__Stated exercise__. Count the lines in the entries below that contain the word "diamond", and reply with that number only.

__Records for processing__.
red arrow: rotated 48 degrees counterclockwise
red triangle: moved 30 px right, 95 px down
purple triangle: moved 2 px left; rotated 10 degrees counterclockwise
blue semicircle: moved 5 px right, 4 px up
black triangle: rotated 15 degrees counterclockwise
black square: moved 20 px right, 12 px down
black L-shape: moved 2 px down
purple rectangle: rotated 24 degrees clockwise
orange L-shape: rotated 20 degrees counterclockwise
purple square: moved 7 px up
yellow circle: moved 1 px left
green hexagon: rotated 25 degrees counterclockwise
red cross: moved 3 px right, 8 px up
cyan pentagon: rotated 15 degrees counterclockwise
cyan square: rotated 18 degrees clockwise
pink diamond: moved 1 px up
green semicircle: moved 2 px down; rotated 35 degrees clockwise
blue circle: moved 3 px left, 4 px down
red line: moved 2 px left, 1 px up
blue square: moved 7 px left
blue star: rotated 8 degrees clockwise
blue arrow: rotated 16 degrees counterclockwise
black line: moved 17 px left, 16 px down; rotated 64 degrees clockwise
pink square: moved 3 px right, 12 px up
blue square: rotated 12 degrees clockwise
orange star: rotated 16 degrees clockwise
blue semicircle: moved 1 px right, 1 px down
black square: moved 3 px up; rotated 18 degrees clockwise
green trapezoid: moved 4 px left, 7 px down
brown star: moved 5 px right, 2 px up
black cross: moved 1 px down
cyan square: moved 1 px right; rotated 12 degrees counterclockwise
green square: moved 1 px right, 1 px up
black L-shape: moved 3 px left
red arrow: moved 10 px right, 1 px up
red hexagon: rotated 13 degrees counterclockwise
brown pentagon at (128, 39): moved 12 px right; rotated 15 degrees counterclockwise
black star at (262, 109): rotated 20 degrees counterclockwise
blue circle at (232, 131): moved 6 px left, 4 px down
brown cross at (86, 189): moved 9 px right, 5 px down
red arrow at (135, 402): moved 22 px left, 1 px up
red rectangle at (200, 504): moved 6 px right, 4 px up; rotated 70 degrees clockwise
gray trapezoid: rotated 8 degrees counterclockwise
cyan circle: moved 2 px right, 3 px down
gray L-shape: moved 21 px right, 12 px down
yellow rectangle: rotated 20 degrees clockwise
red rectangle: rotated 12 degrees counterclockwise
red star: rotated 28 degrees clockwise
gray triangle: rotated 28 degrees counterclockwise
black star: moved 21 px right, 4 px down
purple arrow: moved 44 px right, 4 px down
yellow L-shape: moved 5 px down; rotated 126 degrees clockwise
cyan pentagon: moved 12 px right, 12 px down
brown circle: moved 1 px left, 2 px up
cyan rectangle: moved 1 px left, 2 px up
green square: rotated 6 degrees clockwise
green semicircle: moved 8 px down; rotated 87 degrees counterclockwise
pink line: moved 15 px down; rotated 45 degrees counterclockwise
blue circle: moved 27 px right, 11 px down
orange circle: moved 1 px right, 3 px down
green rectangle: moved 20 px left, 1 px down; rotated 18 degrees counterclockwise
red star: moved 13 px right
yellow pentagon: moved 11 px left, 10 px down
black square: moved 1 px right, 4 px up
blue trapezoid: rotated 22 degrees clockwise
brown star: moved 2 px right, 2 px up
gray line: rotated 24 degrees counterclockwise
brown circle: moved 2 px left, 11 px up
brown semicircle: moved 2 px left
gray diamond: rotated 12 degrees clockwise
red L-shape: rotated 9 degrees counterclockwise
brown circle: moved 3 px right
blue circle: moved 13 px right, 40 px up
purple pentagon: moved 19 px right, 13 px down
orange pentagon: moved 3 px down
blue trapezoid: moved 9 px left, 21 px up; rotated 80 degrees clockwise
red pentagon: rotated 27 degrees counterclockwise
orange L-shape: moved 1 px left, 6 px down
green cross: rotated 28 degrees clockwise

__Written answer__. 2